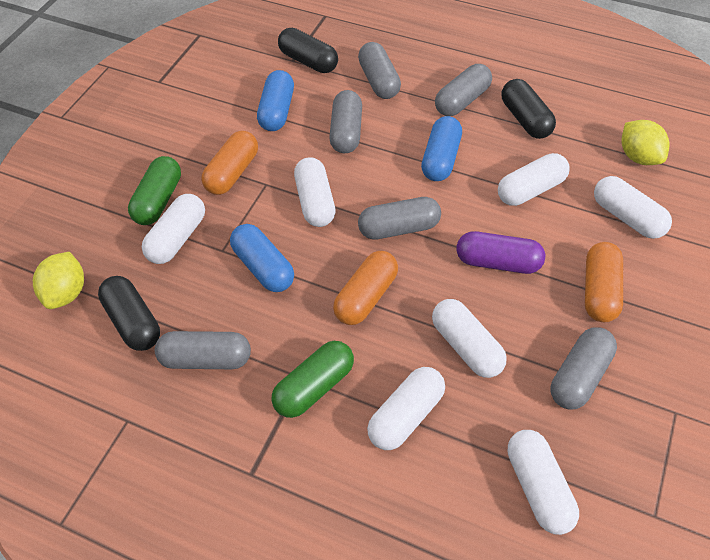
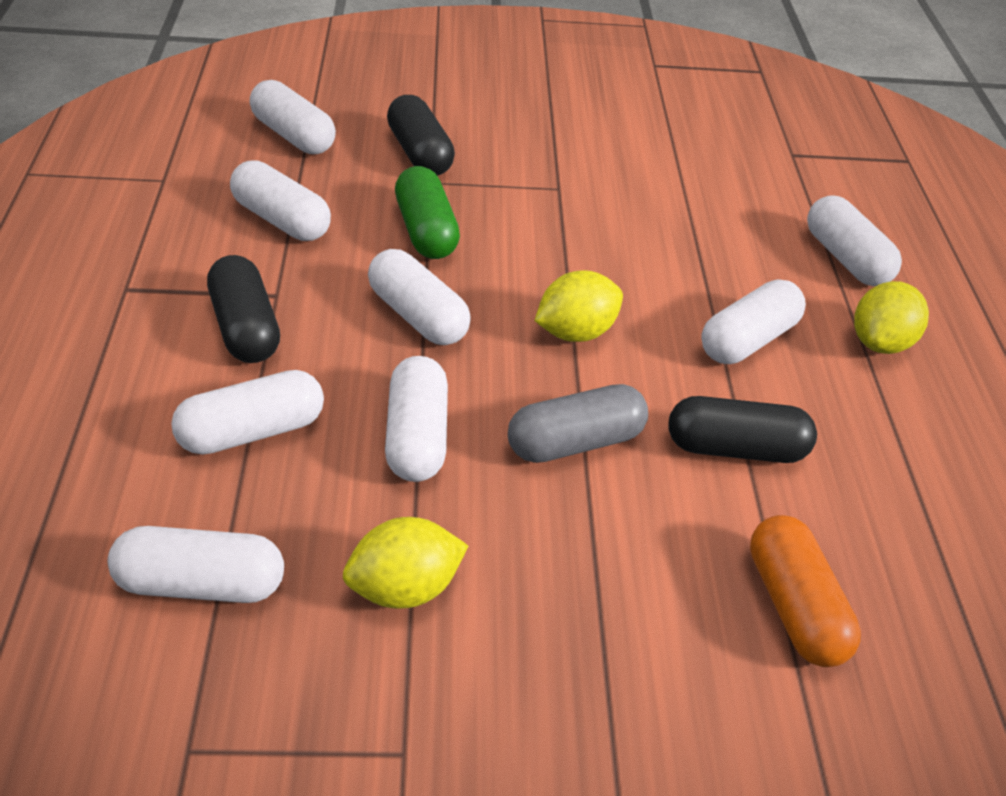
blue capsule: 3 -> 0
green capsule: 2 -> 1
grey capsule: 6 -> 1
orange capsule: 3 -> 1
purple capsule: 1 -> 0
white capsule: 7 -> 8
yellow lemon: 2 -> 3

#####

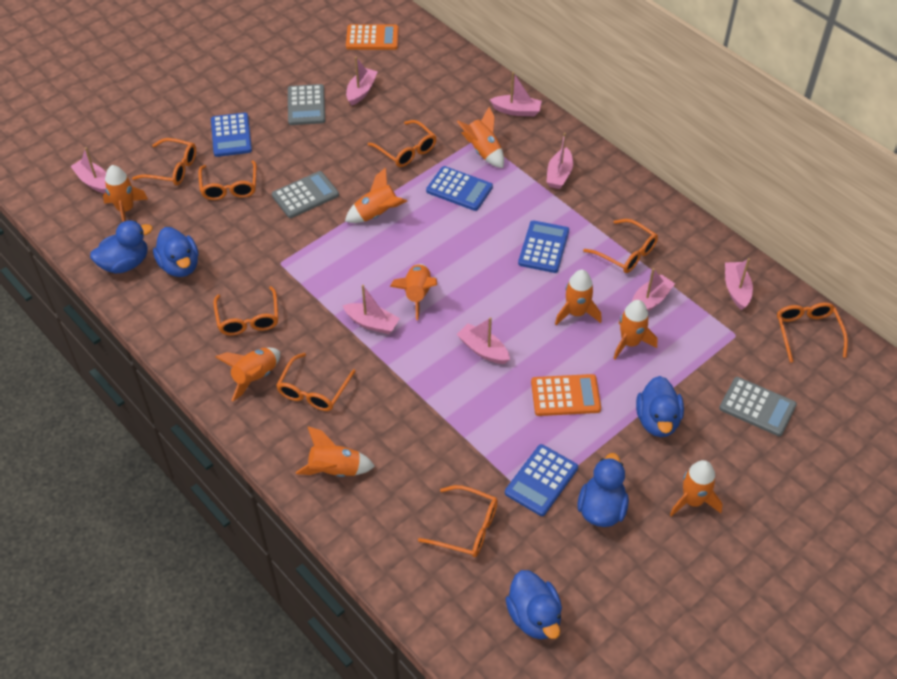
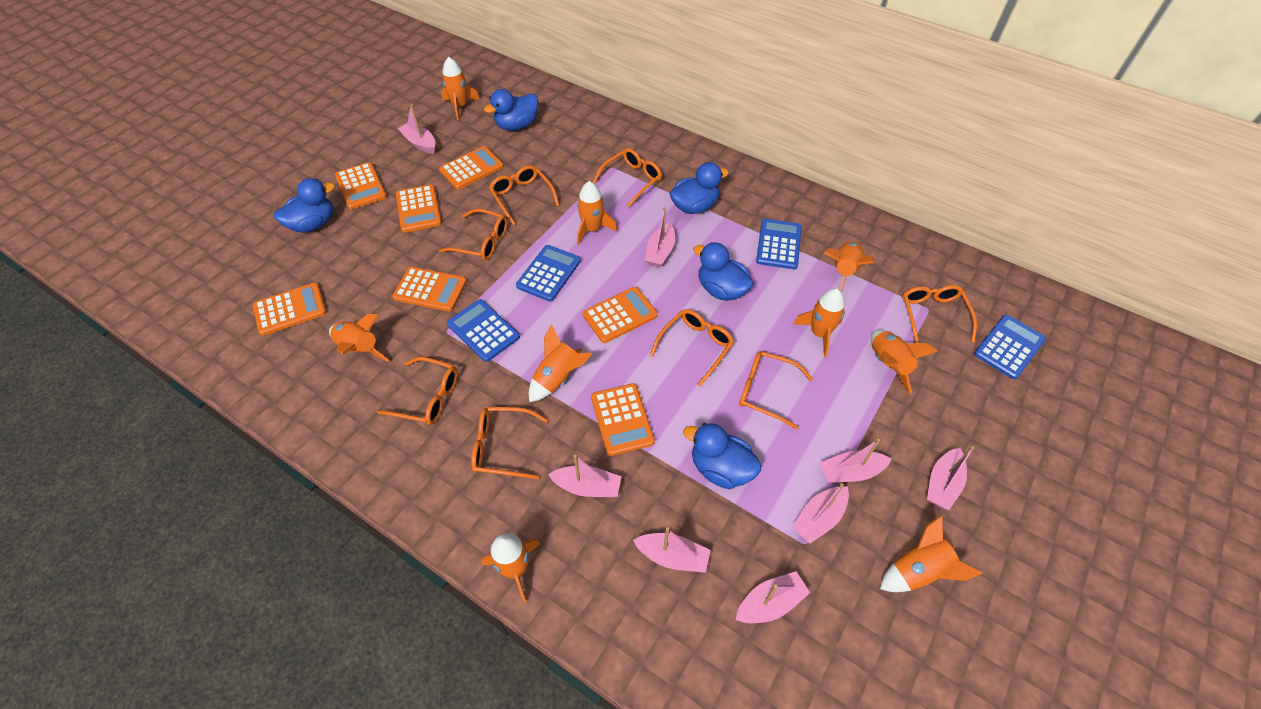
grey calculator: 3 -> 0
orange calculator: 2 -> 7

#####

What is needed is each line from the records with the word "calculator" in it.

(RESULT OF THE EXERCISE):
grey calculator: 3 -> 0
orange calculator: 2 -> 7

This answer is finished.